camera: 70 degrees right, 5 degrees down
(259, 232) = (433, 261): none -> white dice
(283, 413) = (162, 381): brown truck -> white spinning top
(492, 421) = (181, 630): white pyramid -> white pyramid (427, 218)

★ ★ ★ ★

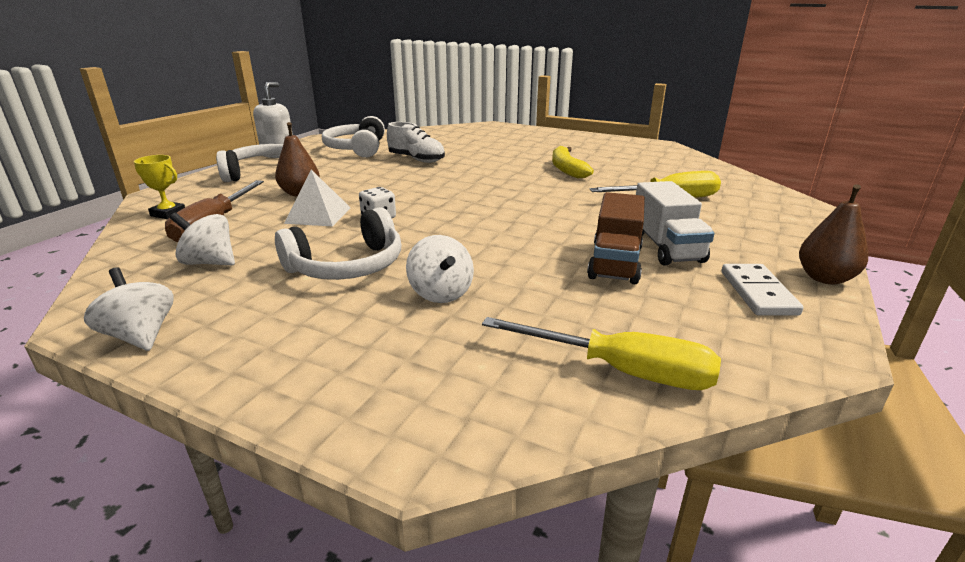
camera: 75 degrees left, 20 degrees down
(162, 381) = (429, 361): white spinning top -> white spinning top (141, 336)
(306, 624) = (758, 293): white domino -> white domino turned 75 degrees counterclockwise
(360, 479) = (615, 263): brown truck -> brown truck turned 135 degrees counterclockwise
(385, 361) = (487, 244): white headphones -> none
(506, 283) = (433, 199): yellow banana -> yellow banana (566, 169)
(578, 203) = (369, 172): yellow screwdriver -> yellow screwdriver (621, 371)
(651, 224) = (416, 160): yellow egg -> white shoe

★ ★ ★ ★

**Required action**.
Copy verbatim, from the listing above, each line from the one containing "camera: 70 degrees right, 5 degrees down" down to the one containing "(492, 421) = (181, 630): white", inclusive.

**Response below**.
camera: 70 degrees right, 5 degrees down
(259, 232) = (433, 261): none -> white dice
(283, 413) = (162, 381): brown truck -> white spinning top
(492, 421) = (181, 630): white pyramid -> white pyramid (427, 218)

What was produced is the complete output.